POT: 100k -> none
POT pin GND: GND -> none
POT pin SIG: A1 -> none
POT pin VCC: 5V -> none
...
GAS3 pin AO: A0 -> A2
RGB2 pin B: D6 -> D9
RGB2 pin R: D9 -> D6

Task goal. From the listing above, output exactly the run of lines that starts with the line containing "POT: 100k -> none" and ends with the line containing "POT pin VCC: 5V -> none".

Solution below.
POT: 100k -> none
POT pin GND: GND -> none
POT pin SIG: A1 -> none
POT pin VCC: 5V -> none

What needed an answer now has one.